▸ **Task instructions**
Starting at the first entry below, repeat all the data word for word and drop the pictures.

▸ **Provided entries**
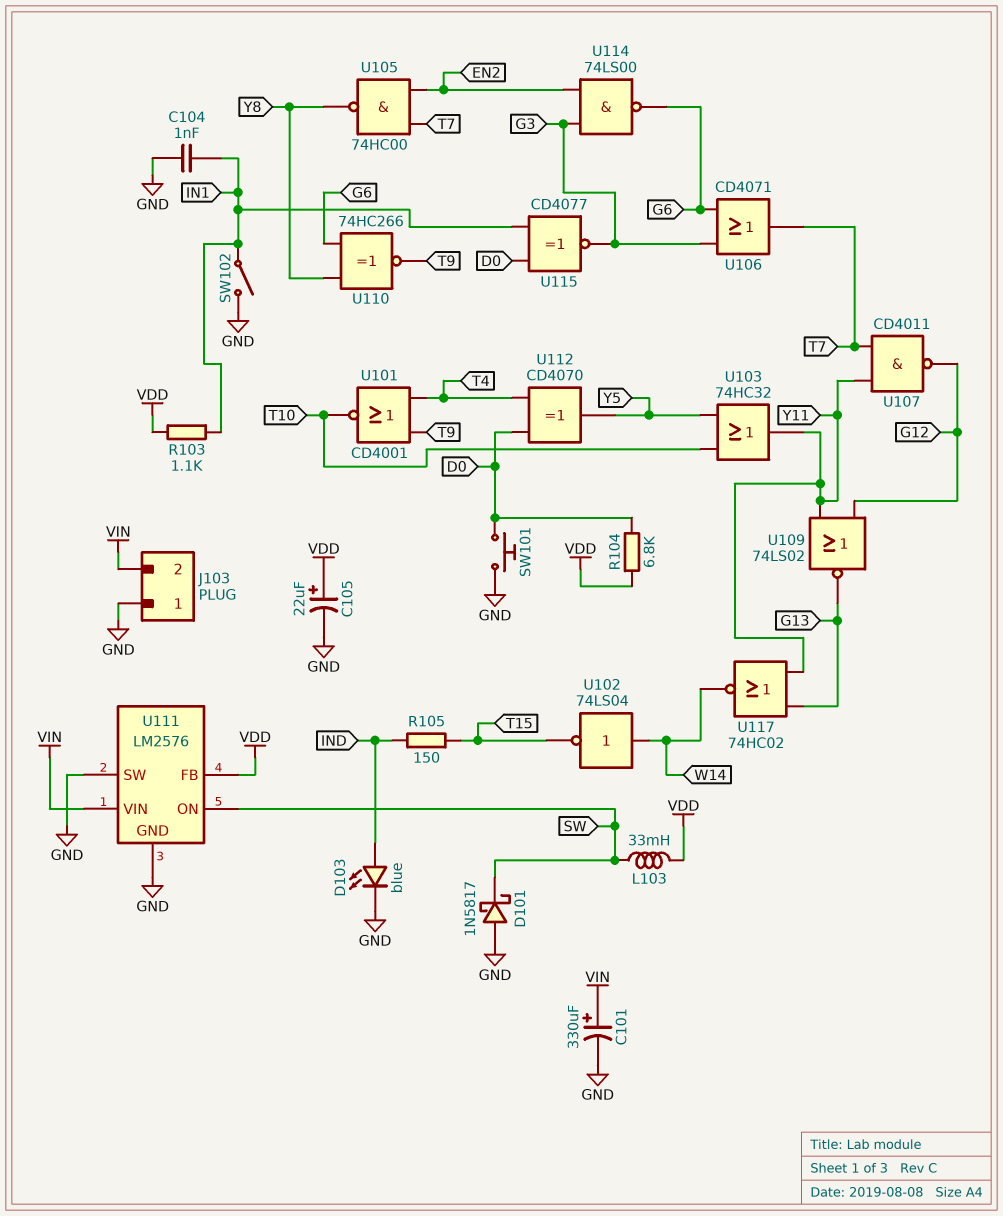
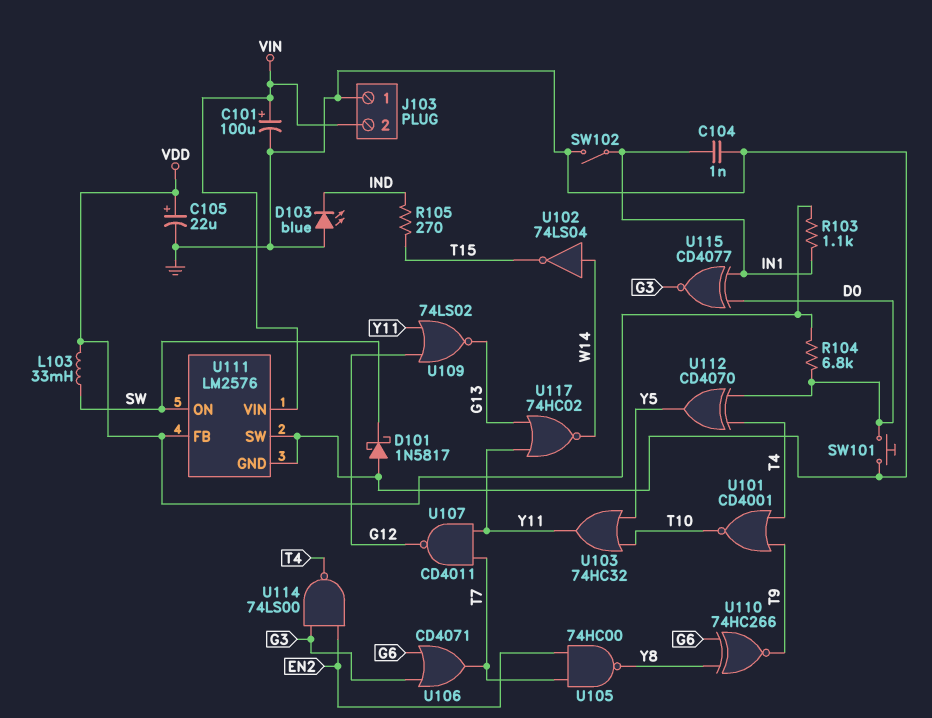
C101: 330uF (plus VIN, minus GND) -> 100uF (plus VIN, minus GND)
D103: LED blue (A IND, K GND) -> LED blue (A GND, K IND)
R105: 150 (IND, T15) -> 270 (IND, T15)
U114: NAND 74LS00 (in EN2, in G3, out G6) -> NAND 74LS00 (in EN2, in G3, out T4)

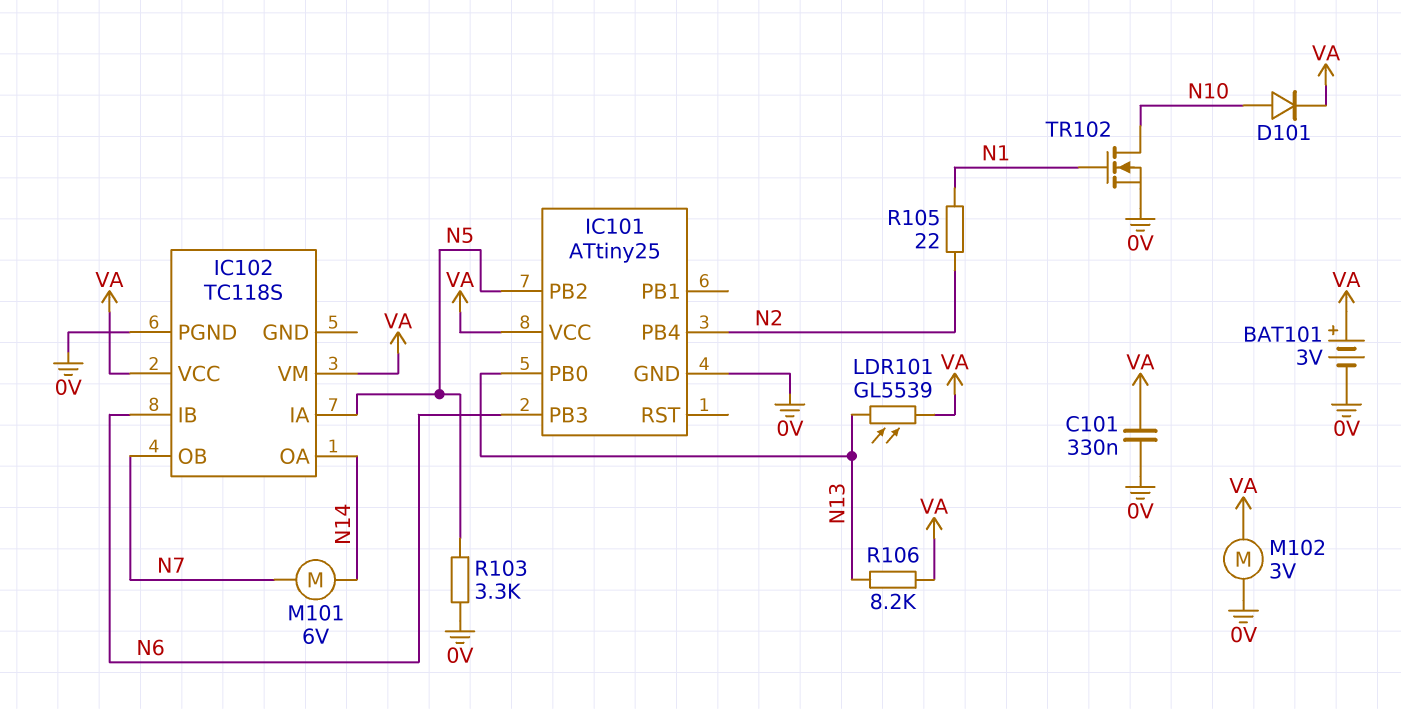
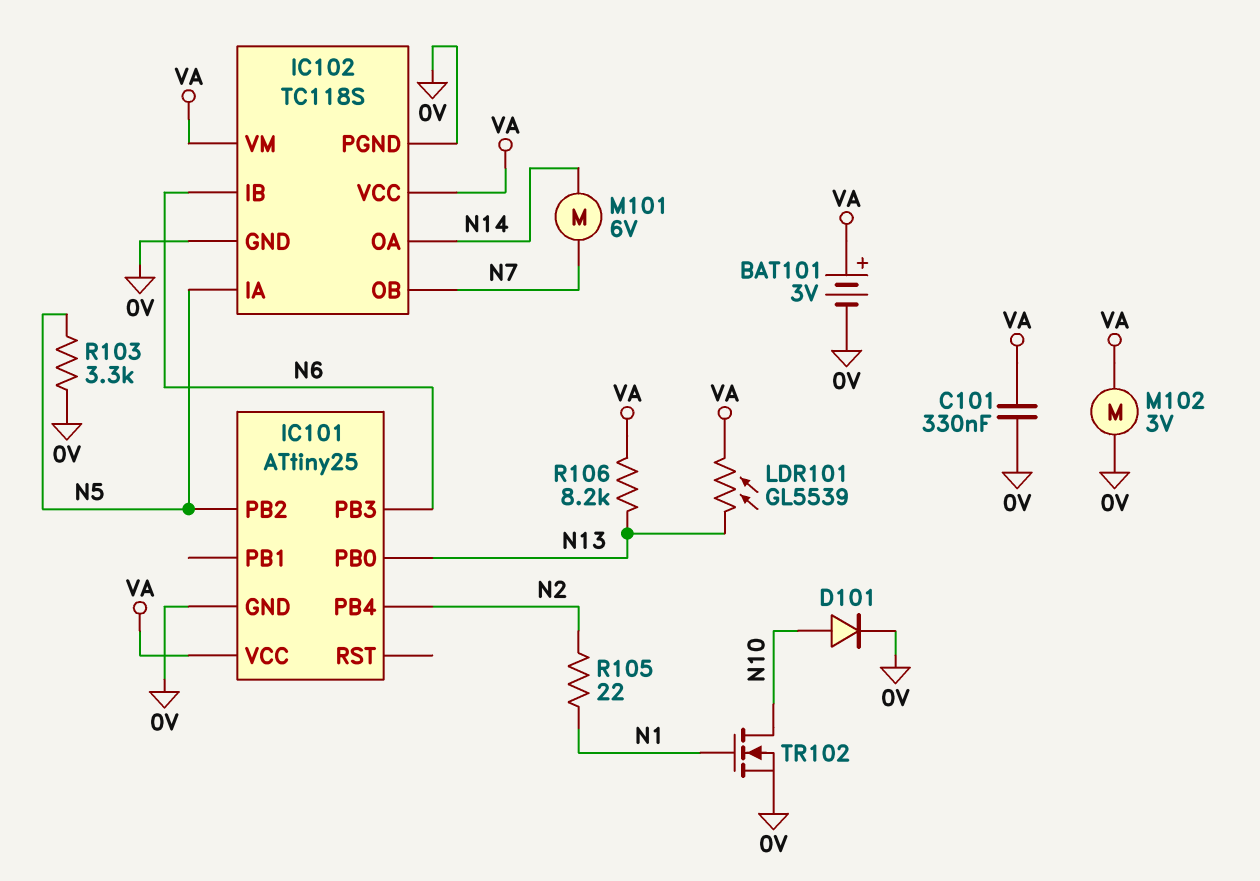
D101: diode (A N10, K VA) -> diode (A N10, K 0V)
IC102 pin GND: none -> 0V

▸ **Output for this exercise**
C101: 330uF (plus VIN, minus GND) -> 100uF (plus VIN, minus GND)
D103: LED blue (A IND, K GND) -> LED blue (A GND, K IND)
R105: 150 (IND, T15) -> 270 (IND, T15)
U114: NAND 74LS00 (in EN2, in G3, out G6) -> NAND 74LS00 (in EN2, in G3, out T4)

D101: diode (A N10, K VA) -> diode (A N10, K 0V)
IC102 pin GND: none -> 0V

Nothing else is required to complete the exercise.